AIM OF THE TASK: Omit all images, then repeat exactly the lines below from the one containing "[(481,405),(488,405),(483,364),(476,365),(480,400),(481,405)]" through the one containing "[(522,491),(519,472),(495,478),(499,496),(522,491)]", both ends included.

GIVEN RECORDS:
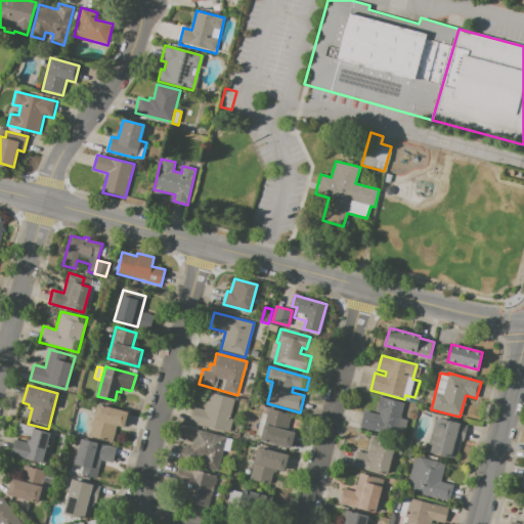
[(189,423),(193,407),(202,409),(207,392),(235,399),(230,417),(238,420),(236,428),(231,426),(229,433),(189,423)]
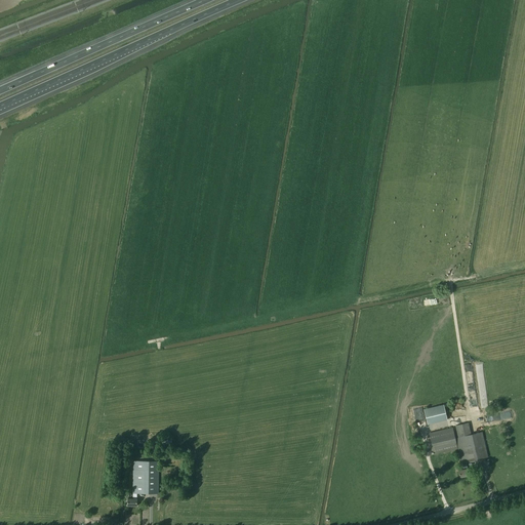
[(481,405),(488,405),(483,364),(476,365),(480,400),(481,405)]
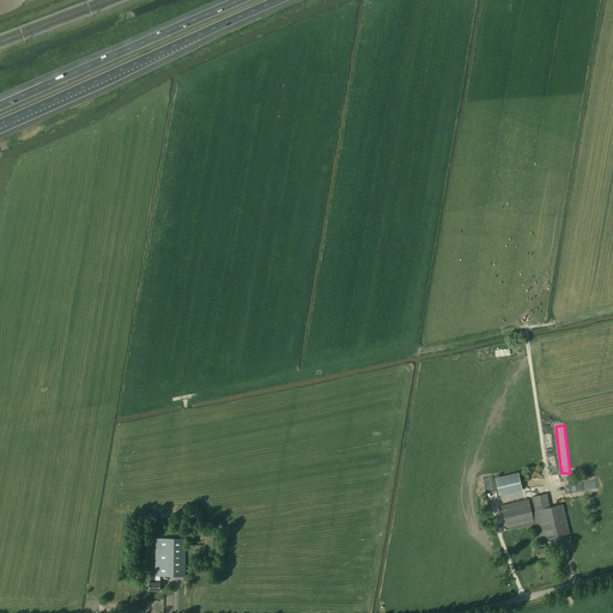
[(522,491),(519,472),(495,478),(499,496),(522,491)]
==
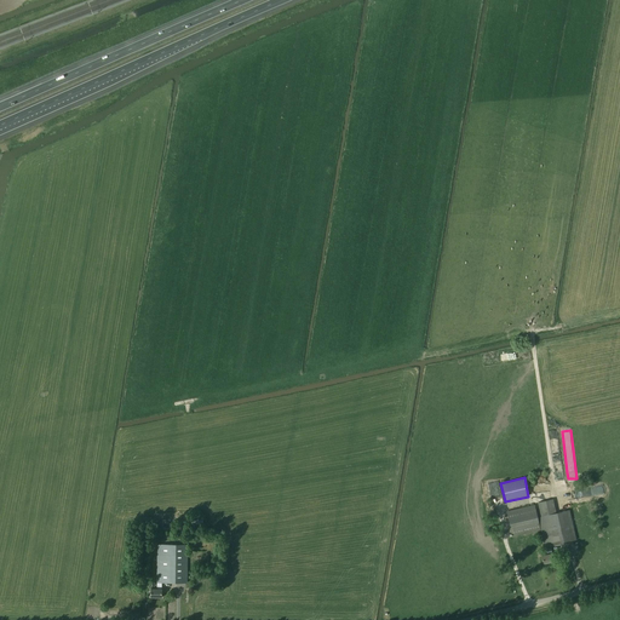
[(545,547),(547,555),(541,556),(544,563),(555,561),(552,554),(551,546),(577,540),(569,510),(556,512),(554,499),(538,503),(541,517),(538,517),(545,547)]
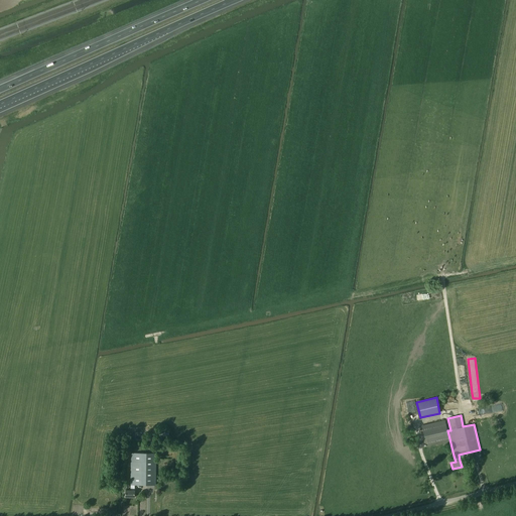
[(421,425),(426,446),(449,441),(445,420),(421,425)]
...
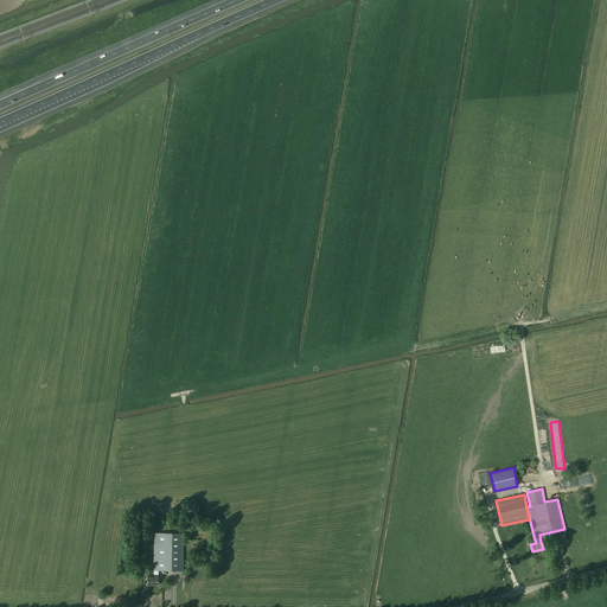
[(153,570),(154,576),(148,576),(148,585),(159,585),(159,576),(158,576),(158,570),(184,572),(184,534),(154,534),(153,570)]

SOLUTION FOR THIS TASK:
[(481,405),(488,405),(483,364),(476,365),(480,400),(481,405)]
[(522,491),(519,472),(495,478),(499,496),(522,491)]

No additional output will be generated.